START DATA UNDER STUDY

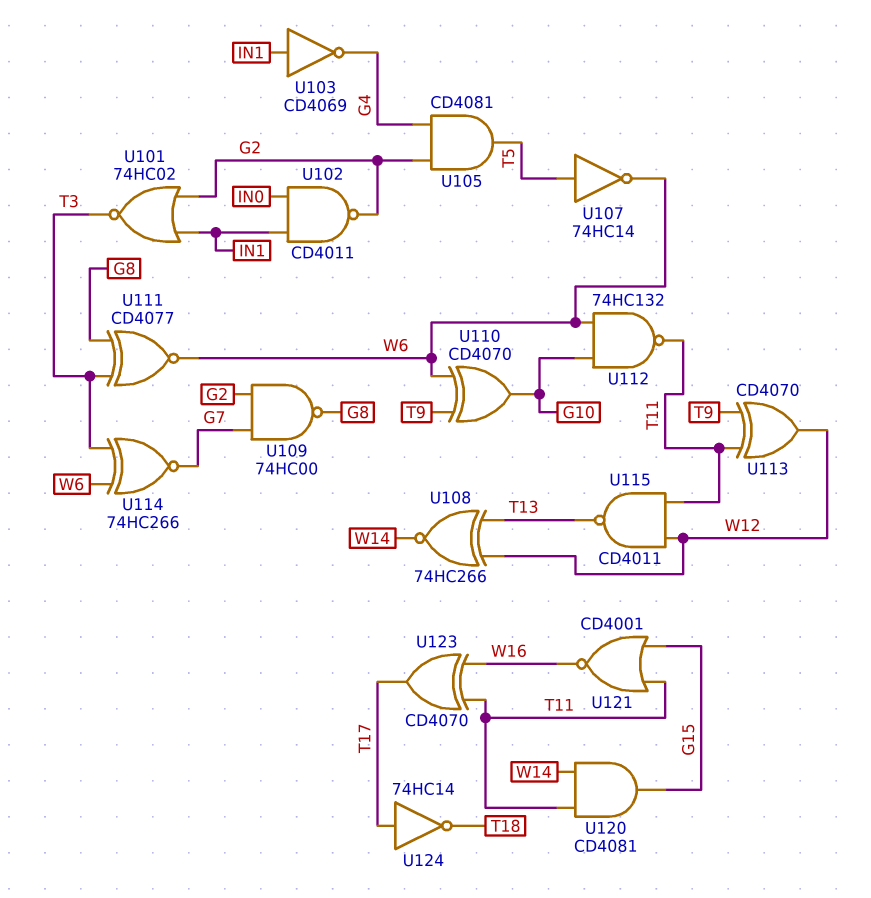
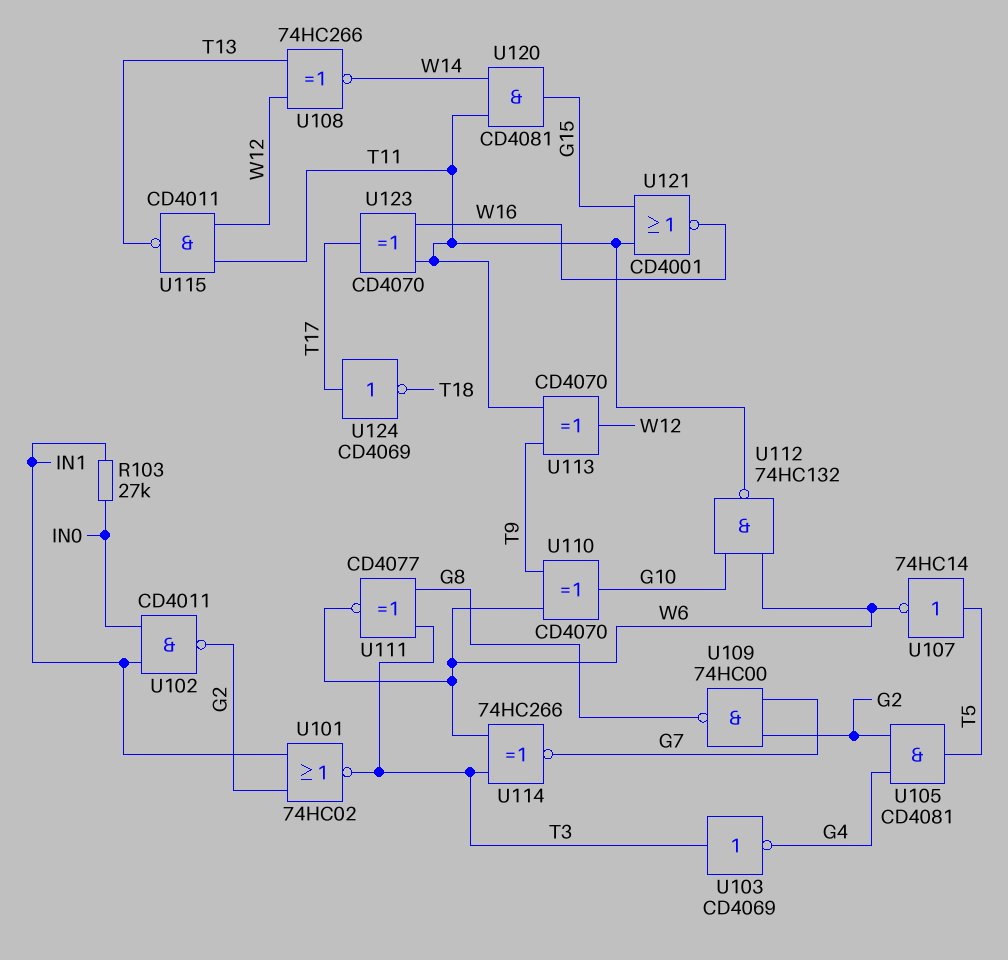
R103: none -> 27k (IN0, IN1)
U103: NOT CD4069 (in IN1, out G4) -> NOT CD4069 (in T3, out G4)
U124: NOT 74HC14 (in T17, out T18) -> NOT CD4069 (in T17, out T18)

END DATA UNDER STUDY
START DATA UNDER STUDY

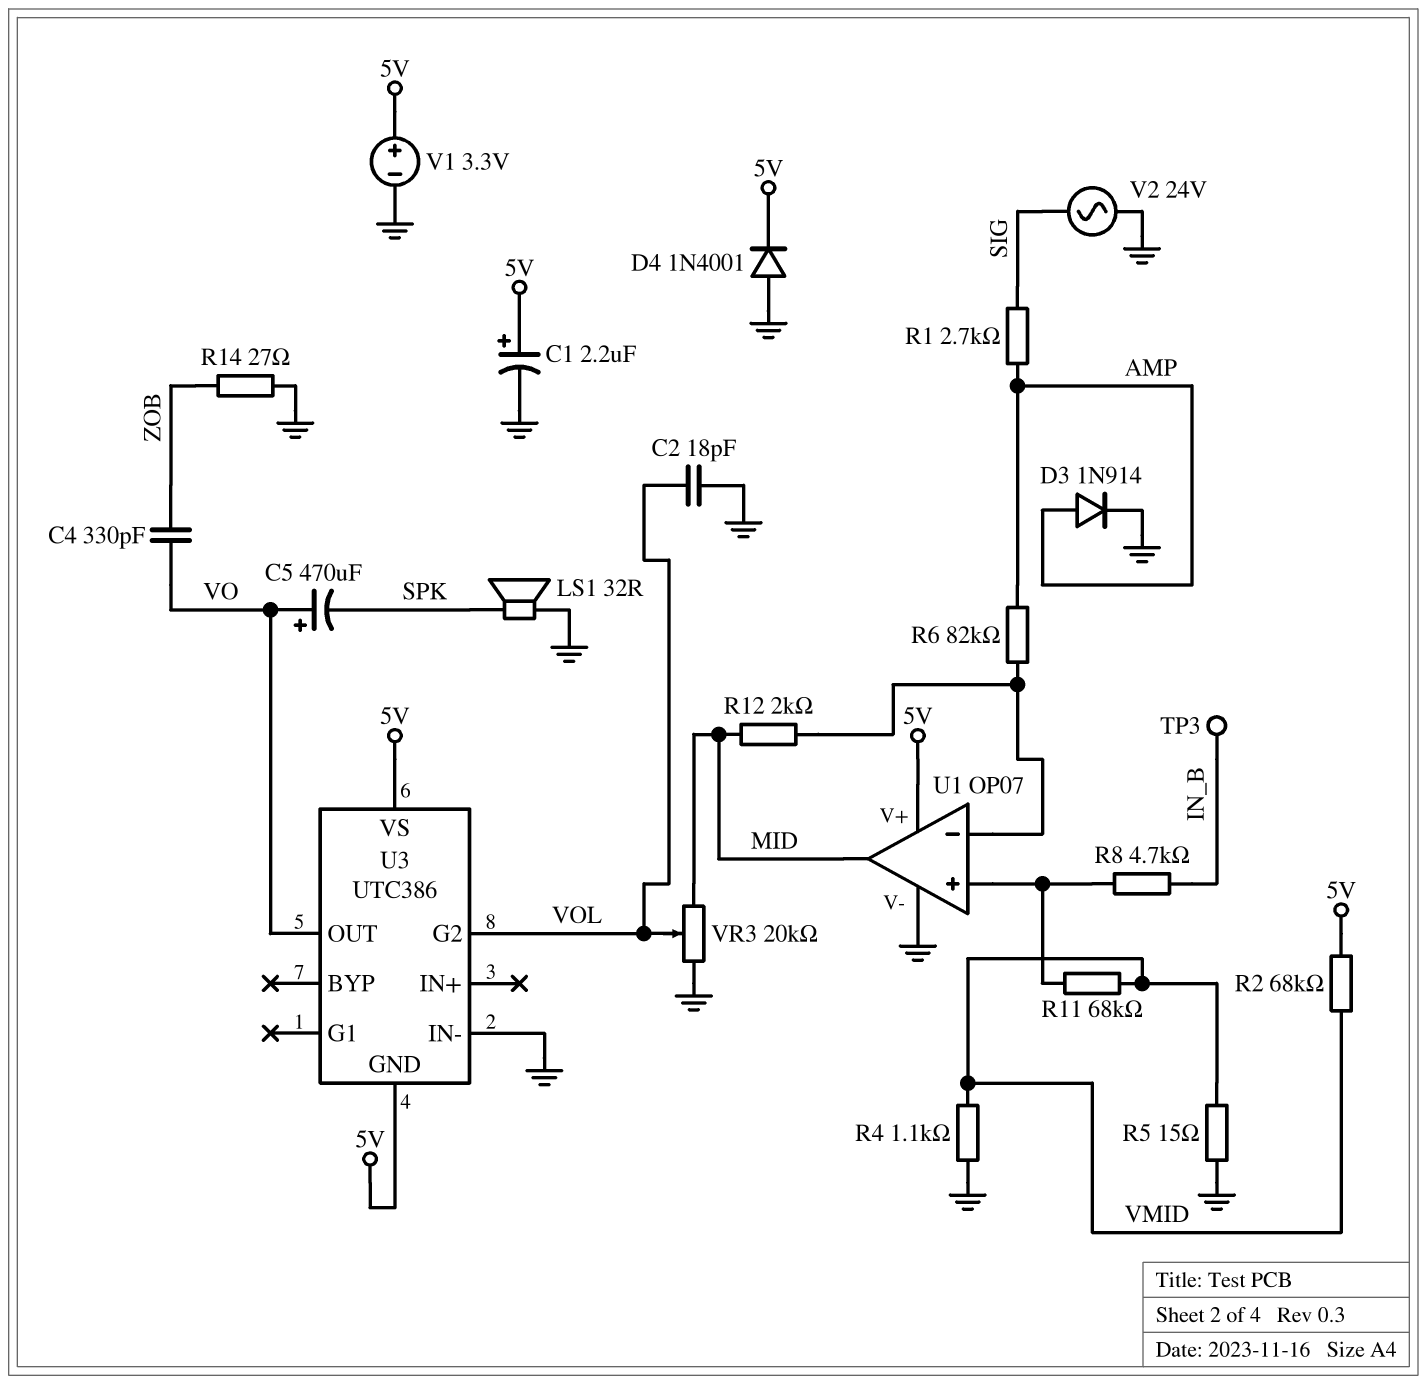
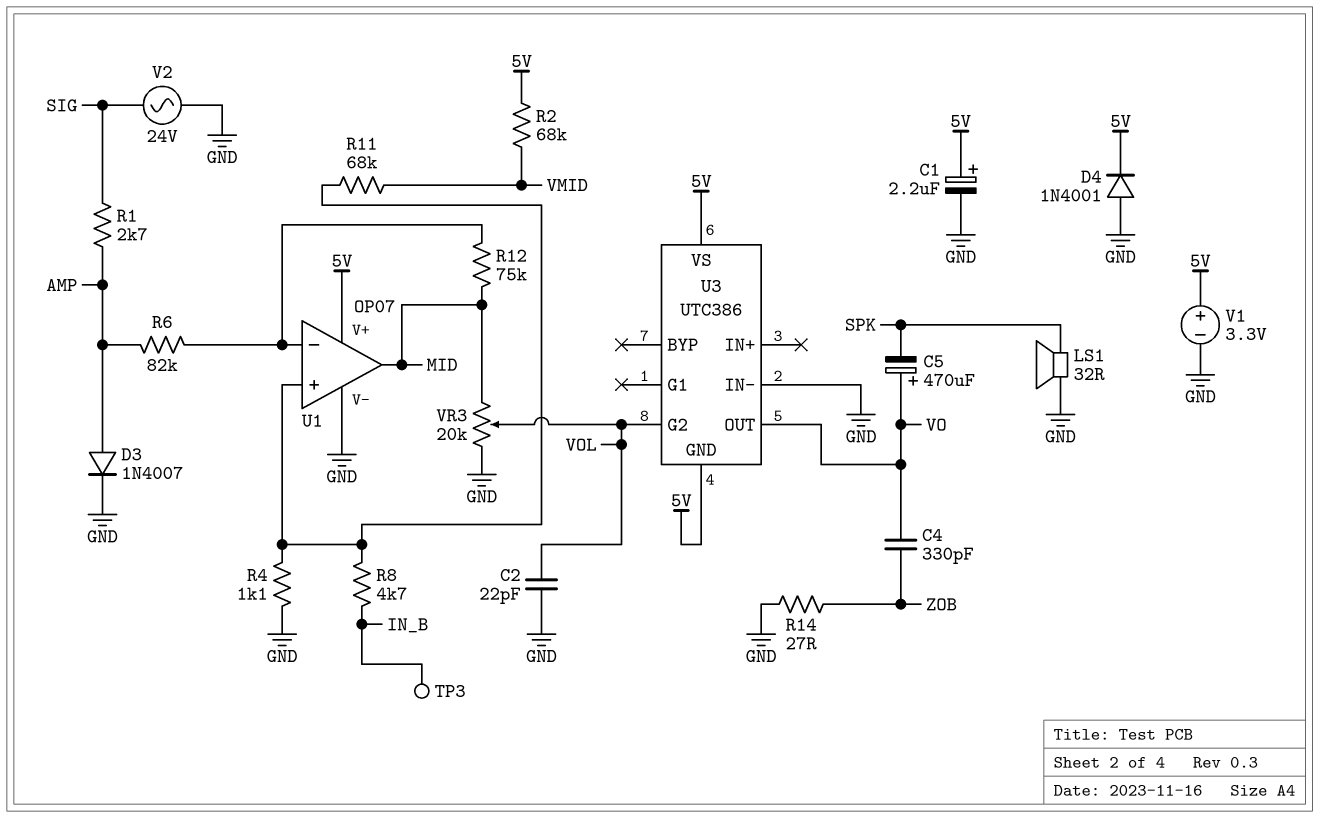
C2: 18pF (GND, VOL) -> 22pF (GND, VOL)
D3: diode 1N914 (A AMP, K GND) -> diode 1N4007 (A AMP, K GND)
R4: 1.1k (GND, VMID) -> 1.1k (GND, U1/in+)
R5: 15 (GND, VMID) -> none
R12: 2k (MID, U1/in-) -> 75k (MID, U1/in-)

END DATA UNDER STUDY
START DATA UNDER STUDY

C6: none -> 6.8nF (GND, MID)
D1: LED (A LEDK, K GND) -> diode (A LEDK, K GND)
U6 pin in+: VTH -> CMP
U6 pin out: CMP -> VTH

END DATA UNDER STUDY

## PROBLEM DETAILS
Look above for the line holding "R103: none -> 27k (IN0, IN1)" and the line holding "U124: NOT 74HC14", then output exactly those two lines and every line between them, nothing more.

## ANSWER FOR THE TASK
R103: none -> 27k (IN0, IN1)
U103: NOT CD4069 (in IN1, out G4) -> NOT CD4069 (in T3, out G4)
U124: NOT 74HC14 (in T17, out T18) -> NOT CD4069 (in T17, out T18)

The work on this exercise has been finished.